> _Work to be completed_
When a line in the listing below contains the word "bowl", return a copy of that line.

> _Extracted information_
== Segment start ==

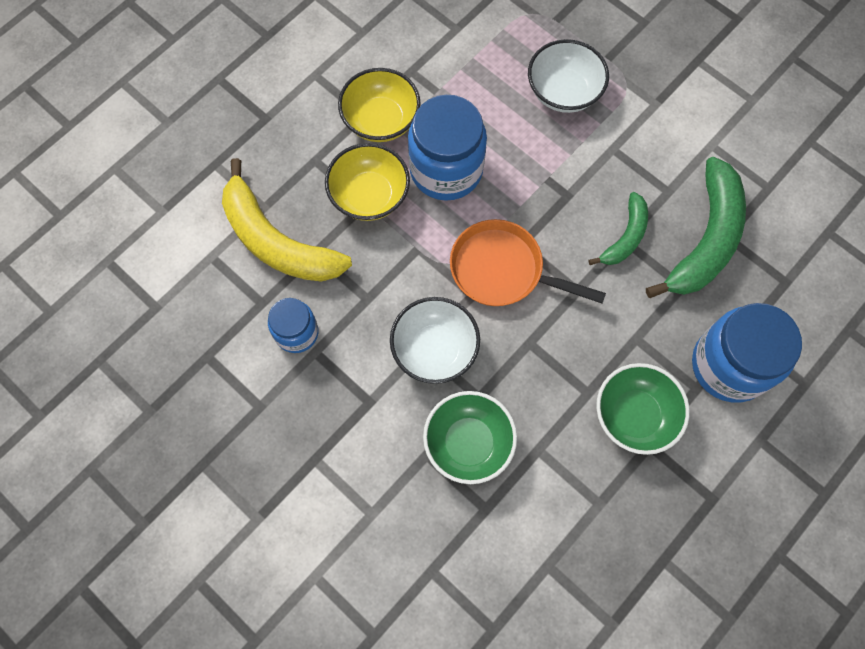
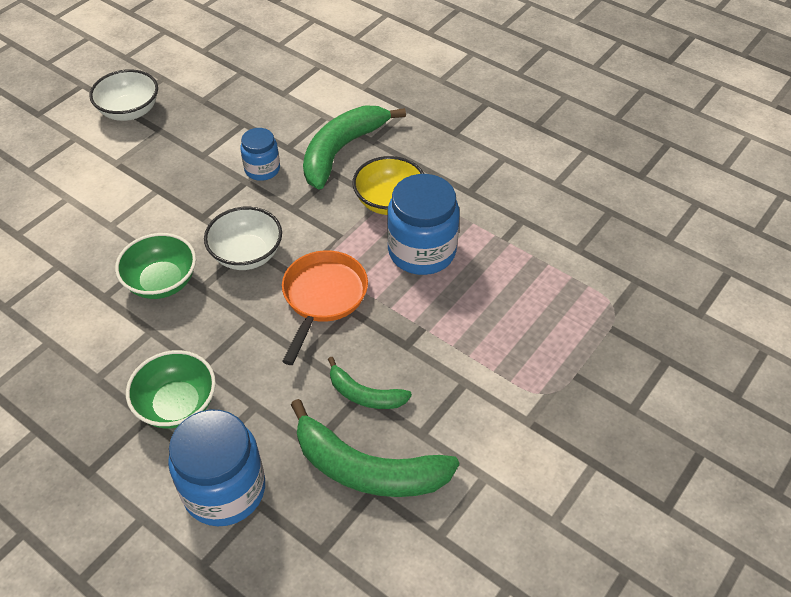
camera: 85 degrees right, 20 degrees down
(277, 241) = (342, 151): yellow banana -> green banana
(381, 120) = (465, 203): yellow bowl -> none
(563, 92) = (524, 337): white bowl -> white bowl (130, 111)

== Segment end ==
== Segment start ==

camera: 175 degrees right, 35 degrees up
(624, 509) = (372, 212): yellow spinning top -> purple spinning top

== Segment end ==

> _Reply_
(381, 120) = (465, 203): yellow bowl -> none
(563, 92) = (524, 337): white bowl -> white bowl (130, 111)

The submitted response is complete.